• GOAL OF THE EXERCISE: Take the line that contains "J2 pin 3: SCL -> SDA" as the first line and the final line of the records as the last; return exactly those lines and the lines between.

• • • •

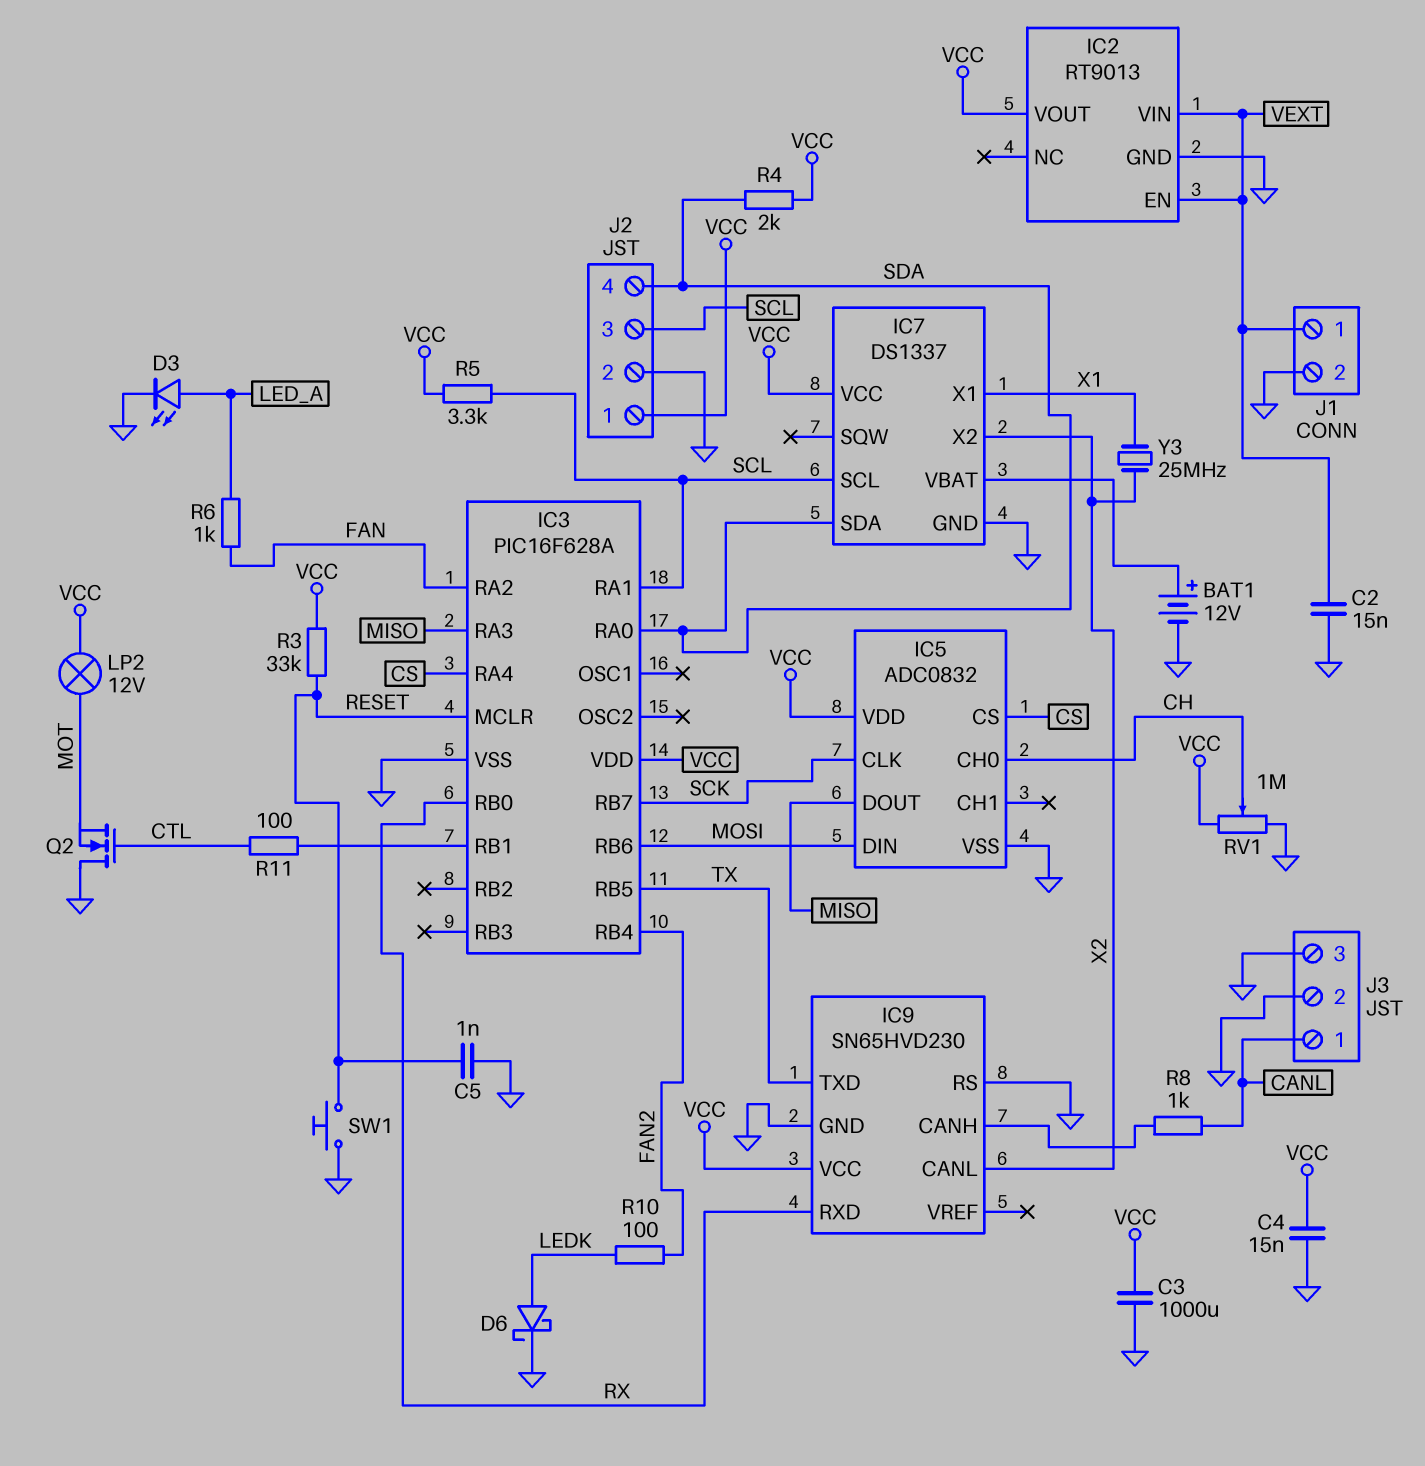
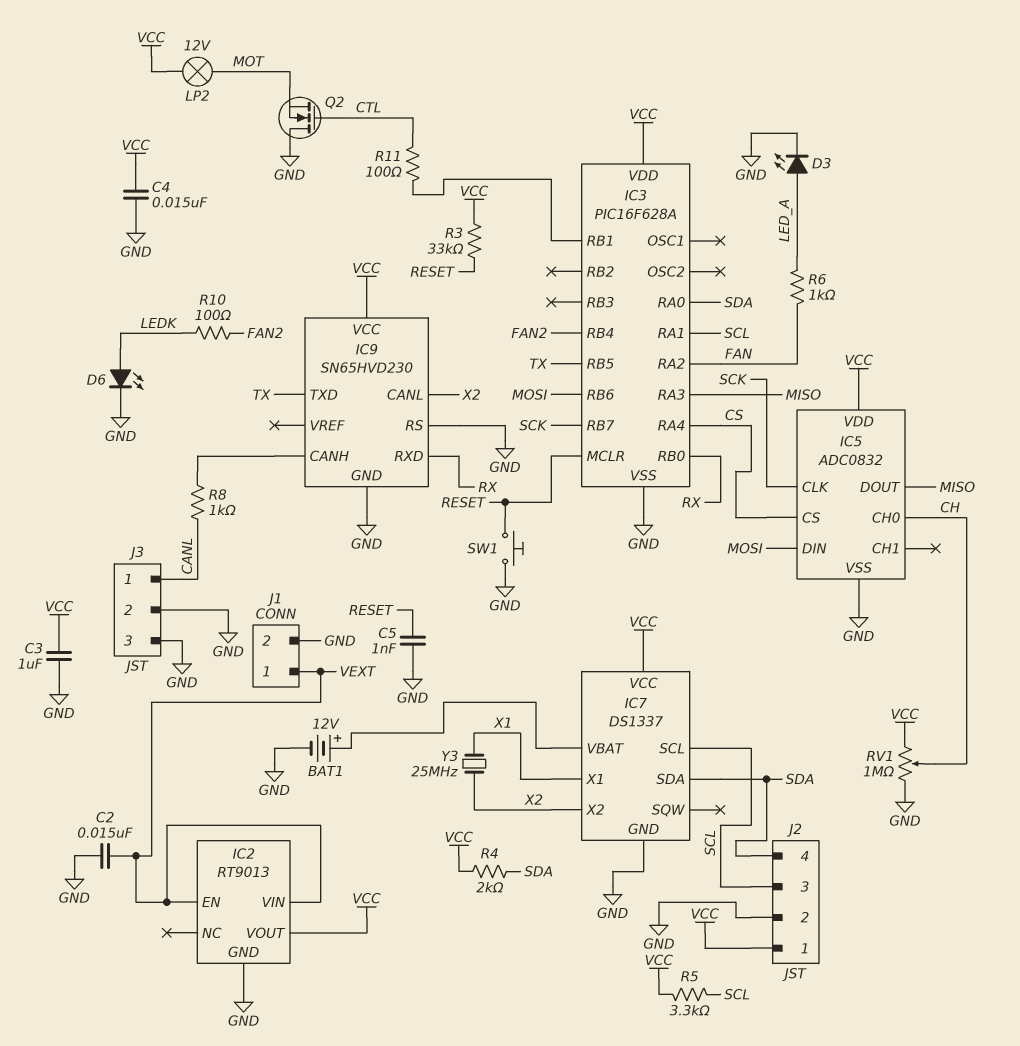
C3: 1000uF (GND, VCC) -> 1uF (GND, VCC)
D6: schottky (A LEDK, K GND) -> LED (A LEDK, K GND)

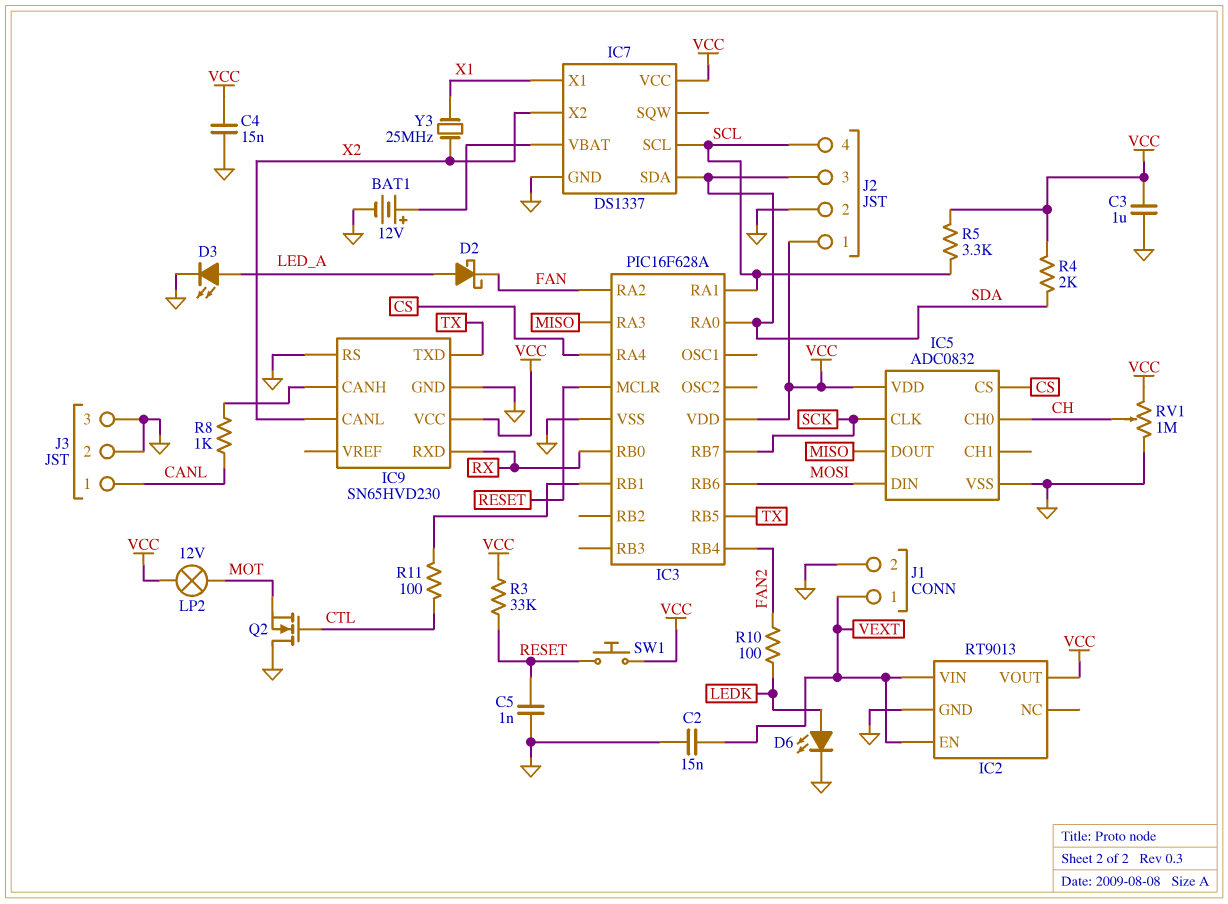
D2: none -> schottky (A LED_A, K FAN)
J2 pin 3: SCL -> SDA
J2 pin 4: SDA -> SCL
R6: 1k (FAN, LED_A) -> none
SW1: button (GND, RESET) -> button (RESET, VCC)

• • • •

• WRITTEN SOLUTION:
J2 pin 3: SCL -> SDA
J2 pin 4: SDA -> SCL
R6: 1k (FAN, LED_A) -> none
SW1: button (GND, RESET) -> button (RESET, VCC)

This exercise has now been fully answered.